DATA:
- Opening Delimiter -
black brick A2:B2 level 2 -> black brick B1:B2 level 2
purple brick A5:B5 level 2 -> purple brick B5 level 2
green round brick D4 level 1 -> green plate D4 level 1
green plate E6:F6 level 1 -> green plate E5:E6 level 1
- Closing Delimiter -
- Opening Delimiter -
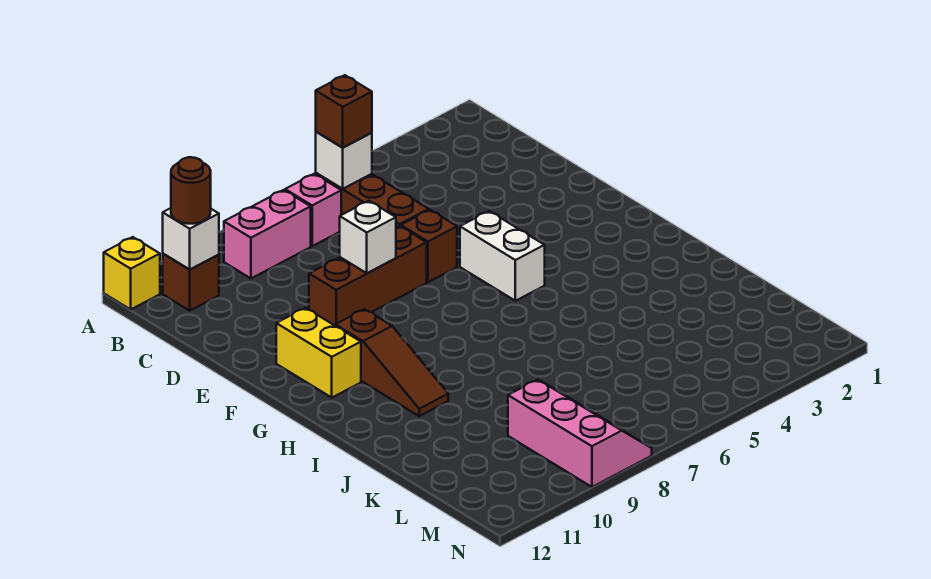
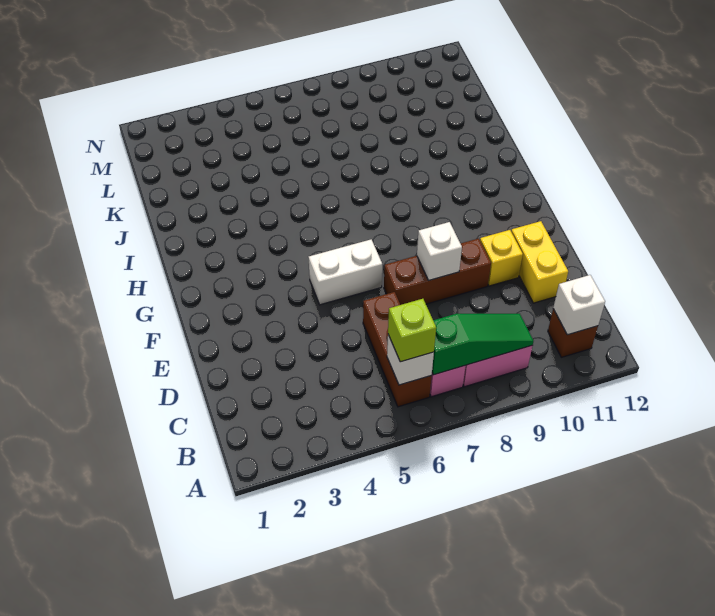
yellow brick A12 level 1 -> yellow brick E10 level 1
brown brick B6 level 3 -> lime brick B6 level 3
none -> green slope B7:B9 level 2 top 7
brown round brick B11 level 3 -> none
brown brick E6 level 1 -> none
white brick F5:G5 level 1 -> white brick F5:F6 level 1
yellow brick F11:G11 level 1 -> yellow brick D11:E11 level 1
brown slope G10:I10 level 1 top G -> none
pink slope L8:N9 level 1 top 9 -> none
- Closing Delimiter -
REQUIREMENT: In the listing above, locate the line containing "brown brick E6 level 1 -> none" and the line containing "pink slope L8:N9 level 1 top 9 -> none", then transcribe both and every line between them verbatim.

EXERCISE ANSWER:
brown brick E6 level 1 -> none
white brick F5:G5 level 1 -> white brick F5:F6 level 1
yellow brick F11:G11 level 1 -> yellow brick D11:E11 level 1
brown slope G10:I10 level 1 top G -> none
pink slope L8:N9 level 1 top 9 -> none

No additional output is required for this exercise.